Search the data for the word "VREF". Reproduce every line where it is found.

(DATA TO PROCESS)
__________

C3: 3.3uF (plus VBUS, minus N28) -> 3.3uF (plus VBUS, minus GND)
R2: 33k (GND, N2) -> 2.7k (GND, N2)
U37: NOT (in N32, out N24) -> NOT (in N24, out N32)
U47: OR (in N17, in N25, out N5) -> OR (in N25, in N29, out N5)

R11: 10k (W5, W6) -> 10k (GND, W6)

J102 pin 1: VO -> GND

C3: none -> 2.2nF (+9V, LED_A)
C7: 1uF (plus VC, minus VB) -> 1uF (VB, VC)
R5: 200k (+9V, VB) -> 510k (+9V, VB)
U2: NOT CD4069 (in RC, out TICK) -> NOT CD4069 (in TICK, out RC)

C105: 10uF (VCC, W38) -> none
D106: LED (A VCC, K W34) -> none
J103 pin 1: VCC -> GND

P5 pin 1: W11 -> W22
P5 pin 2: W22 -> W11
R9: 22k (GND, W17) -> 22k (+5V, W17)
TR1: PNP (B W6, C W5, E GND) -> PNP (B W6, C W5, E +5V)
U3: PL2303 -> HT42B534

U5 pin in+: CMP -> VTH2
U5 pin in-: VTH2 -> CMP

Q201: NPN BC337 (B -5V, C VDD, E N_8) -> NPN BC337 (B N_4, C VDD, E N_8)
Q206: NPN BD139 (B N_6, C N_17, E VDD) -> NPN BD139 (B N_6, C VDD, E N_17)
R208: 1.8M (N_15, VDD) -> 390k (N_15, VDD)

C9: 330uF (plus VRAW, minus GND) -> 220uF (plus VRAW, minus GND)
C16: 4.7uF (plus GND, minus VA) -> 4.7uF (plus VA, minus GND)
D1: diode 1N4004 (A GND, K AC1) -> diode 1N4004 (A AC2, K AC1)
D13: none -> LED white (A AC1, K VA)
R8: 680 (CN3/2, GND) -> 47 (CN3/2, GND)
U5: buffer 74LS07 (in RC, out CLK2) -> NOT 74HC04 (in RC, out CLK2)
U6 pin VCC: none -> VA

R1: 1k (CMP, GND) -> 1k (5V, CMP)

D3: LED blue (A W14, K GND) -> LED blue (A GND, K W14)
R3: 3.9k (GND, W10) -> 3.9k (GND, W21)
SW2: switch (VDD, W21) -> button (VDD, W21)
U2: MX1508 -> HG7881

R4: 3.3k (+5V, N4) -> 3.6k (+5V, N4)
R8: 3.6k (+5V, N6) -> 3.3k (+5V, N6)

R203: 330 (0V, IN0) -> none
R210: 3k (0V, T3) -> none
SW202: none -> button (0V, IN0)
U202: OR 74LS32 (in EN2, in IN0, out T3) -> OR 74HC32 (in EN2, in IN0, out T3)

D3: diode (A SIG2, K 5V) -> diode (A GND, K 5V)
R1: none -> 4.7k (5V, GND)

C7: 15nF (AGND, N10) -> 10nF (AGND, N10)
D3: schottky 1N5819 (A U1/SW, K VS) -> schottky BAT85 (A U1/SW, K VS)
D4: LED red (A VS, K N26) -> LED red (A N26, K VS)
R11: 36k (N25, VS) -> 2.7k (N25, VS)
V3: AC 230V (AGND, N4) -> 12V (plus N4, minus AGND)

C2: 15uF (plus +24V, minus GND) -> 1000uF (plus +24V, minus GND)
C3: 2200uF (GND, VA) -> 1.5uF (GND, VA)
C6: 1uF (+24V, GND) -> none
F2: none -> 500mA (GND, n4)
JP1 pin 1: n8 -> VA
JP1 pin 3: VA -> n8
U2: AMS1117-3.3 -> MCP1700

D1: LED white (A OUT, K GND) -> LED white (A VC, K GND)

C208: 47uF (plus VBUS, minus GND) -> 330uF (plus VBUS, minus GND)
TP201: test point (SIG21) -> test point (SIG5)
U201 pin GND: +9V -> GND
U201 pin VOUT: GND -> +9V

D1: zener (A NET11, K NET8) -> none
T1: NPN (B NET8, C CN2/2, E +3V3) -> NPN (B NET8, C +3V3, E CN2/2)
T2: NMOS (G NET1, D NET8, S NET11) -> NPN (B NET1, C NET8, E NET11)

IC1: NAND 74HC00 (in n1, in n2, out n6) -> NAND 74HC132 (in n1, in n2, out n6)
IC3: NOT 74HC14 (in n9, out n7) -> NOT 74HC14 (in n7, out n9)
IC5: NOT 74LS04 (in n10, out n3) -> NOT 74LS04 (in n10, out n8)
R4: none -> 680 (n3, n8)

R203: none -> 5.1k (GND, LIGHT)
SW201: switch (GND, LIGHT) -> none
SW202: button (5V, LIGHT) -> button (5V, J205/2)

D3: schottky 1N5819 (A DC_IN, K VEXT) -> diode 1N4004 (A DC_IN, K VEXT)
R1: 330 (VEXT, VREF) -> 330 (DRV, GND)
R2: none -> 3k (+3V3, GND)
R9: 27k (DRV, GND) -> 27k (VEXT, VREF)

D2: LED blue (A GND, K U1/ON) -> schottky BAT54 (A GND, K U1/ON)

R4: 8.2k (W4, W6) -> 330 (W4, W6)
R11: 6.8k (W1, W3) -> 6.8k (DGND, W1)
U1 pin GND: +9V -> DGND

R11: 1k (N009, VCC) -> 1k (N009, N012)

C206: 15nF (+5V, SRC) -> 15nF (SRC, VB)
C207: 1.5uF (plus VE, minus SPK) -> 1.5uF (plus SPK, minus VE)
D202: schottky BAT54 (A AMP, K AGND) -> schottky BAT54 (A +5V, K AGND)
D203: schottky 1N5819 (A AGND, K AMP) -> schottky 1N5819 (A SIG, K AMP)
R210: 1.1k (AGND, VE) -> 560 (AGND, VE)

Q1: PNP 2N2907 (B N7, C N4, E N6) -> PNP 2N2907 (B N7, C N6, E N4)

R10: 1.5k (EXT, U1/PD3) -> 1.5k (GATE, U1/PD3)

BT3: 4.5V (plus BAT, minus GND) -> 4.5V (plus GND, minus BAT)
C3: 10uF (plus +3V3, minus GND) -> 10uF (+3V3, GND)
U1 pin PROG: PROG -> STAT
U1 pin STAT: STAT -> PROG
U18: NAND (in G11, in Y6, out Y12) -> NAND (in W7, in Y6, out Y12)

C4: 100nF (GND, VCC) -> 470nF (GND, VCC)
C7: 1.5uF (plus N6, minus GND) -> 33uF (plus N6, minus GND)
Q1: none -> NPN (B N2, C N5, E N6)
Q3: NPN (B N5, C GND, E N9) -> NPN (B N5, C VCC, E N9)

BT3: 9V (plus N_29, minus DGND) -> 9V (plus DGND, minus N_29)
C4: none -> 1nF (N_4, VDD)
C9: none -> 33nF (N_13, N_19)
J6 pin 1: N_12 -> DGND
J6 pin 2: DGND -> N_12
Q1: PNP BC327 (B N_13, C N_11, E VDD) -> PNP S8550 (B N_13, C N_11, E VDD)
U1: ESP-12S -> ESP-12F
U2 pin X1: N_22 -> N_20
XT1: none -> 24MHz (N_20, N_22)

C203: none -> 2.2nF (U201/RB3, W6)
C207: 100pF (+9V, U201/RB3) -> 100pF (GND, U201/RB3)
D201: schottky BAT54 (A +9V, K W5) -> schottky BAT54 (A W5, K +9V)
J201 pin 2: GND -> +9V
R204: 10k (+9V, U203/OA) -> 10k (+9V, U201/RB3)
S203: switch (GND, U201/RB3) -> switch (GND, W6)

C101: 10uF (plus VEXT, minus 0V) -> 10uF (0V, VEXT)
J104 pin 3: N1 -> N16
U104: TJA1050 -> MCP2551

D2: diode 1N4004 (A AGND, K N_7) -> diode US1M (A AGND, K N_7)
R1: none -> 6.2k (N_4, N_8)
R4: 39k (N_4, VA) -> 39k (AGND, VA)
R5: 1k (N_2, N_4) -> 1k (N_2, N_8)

__________

(ANSWER BOX)
R1: 330 (VEXT, VREF) -> 330 (DRV, GND)
R9: 27k (DRV, GND) -> 27k (VEXT, VREF)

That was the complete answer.